▶ **Your objective**
Filter the material below so that only lines containing "minus" remain.

▶ **Input for this task**

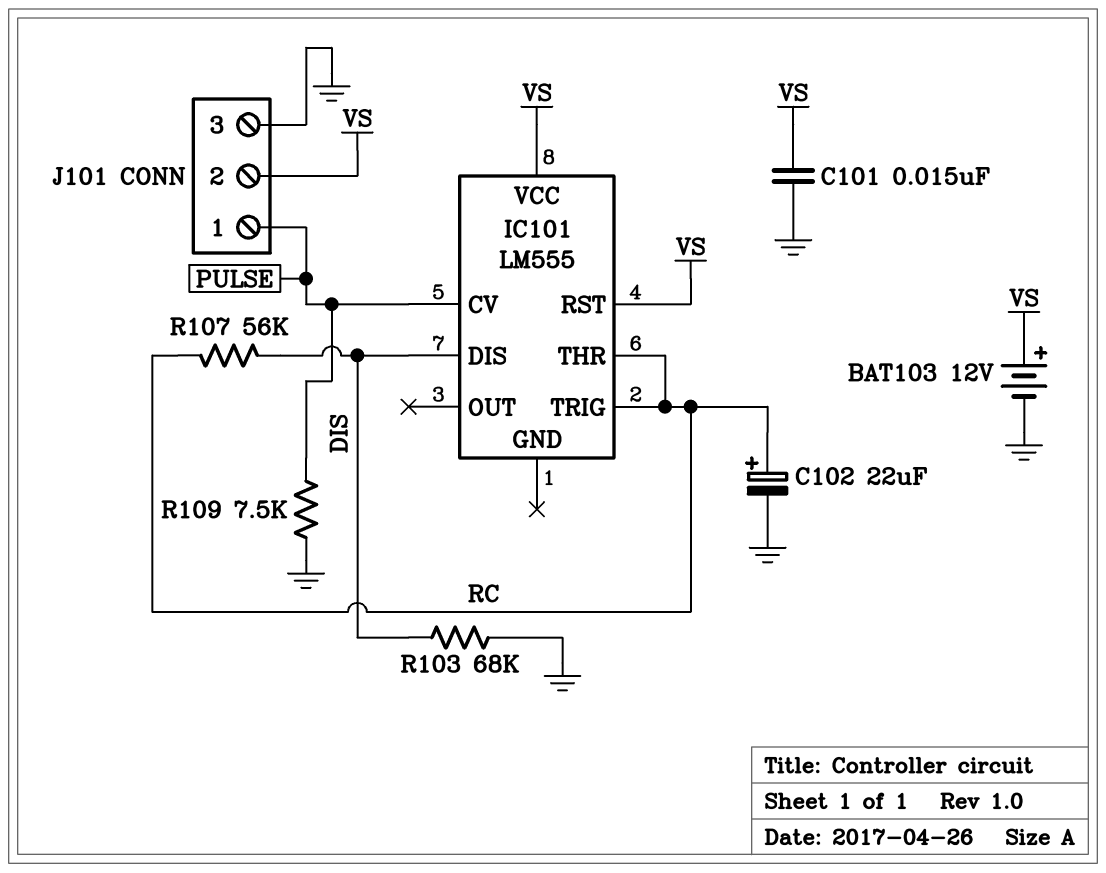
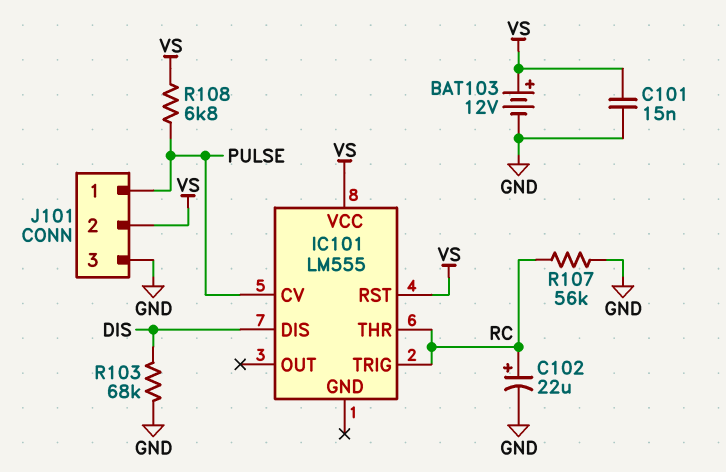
R107: 56k (DIS, RC) -> 56k (GND, RC)
R108: none -> 6.8k (PULSE, VS)
R109: 7.5k (GND, PULSE) -> none

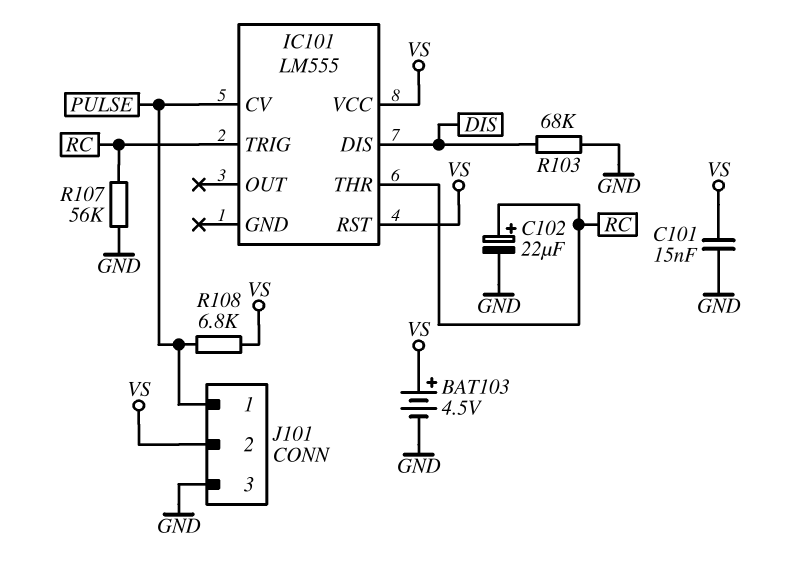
BAT103: 12V (plus VS, minus GND) -> 4.5V (plus VS, minus GND)

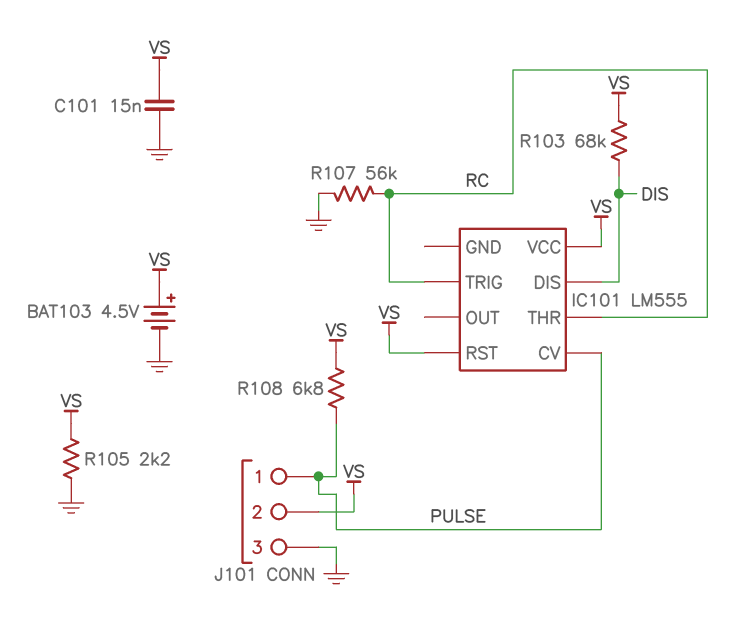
C102: 22uF (plus RC, minus GND) -> none
R103: 68k (DIS, GND) -> 68k (DIS, VS)
R105: none -> 2.2k (GND, VS)

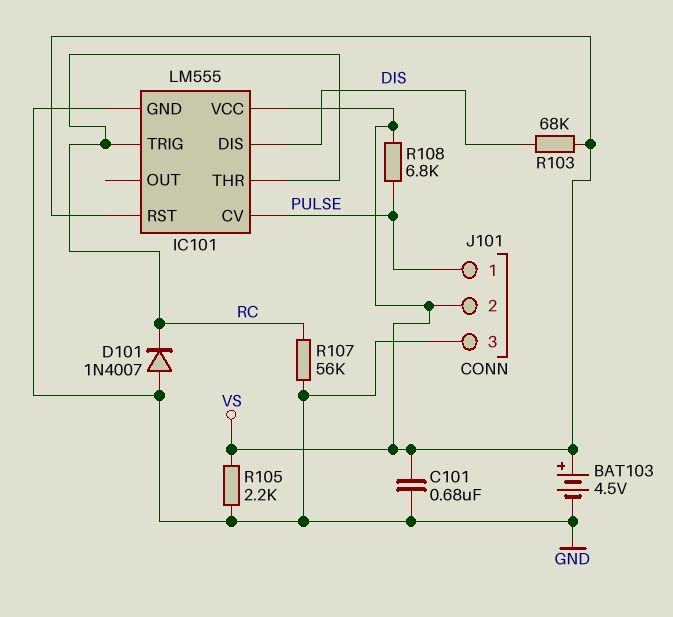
C101: 15nF (GND, VS) -> 680nF (GND, VS)
D101: none -> diode 1N4007 (A GND, K RC)
IC101 pin GND: none -> GND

▶ **Expected output**
BAT103: 12V (plus VS, minus GND) -> 4.5V (plus VS, minus GND)
C102: 22uF (plus RC, minus GND) -> none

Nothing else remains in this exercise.